*WHAT YOU ARE ASKED TO DO*. Could the data below please be reproduced word for word, without the pictures?

----- RECORDS TO USE

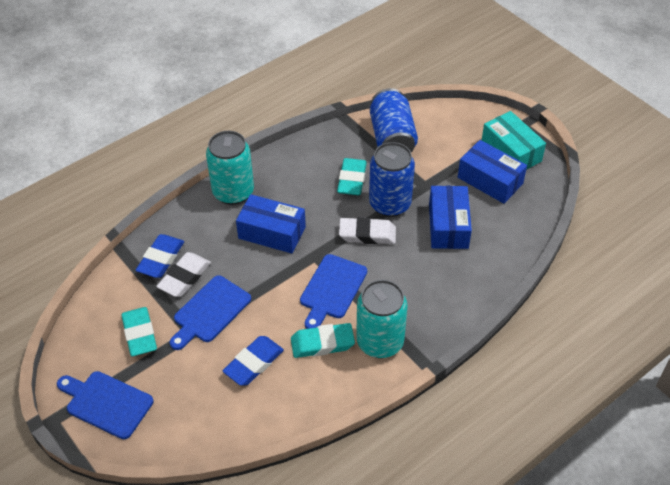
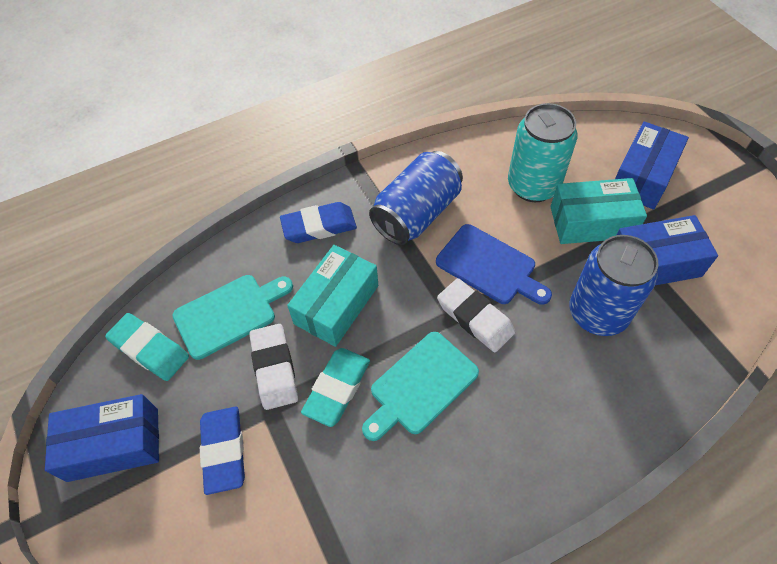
blue cutting board: 3 -> 1
turquoise box: 1 -> 2
turquoise can: 2 -> 1
turquoise cutting board: 0 -> 2
turquoise eraser: 3 -> 2

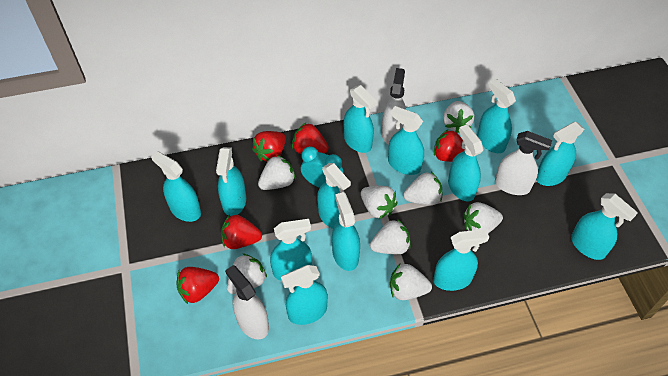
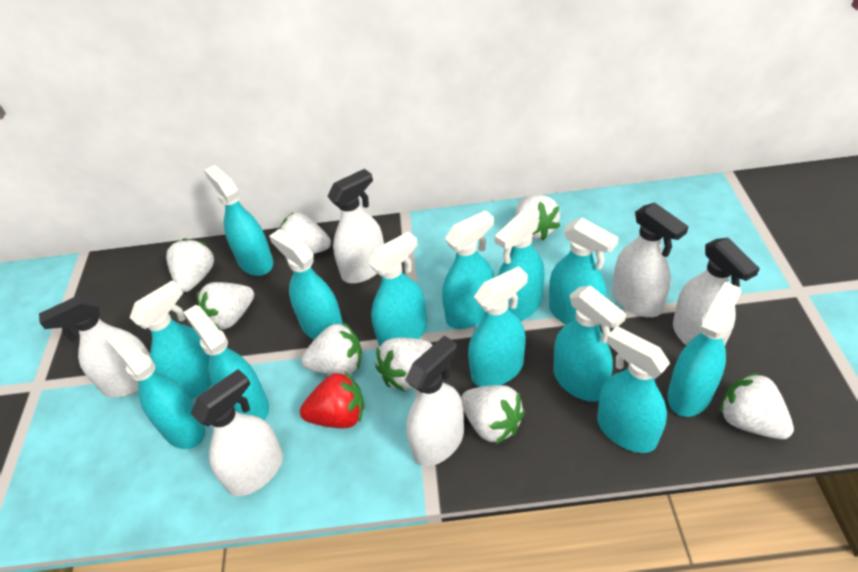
red strawberry: 5 -> 1
turquoise clock: 1 -> 0
white spray bottle: 3 -> 6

----------

*REPLY TO THE TASK*.
blue cutting board: 3 -> 1
turquoise box: 1 -> 2
turquoise can: 2 -> 1
turquoise cutting board: 0 -> 2
turquoise eraser: 3 -> 2

red strawberry: 5 -> 1
turquoise clock: 1 -> 0
white spray bottle: 3 -> 6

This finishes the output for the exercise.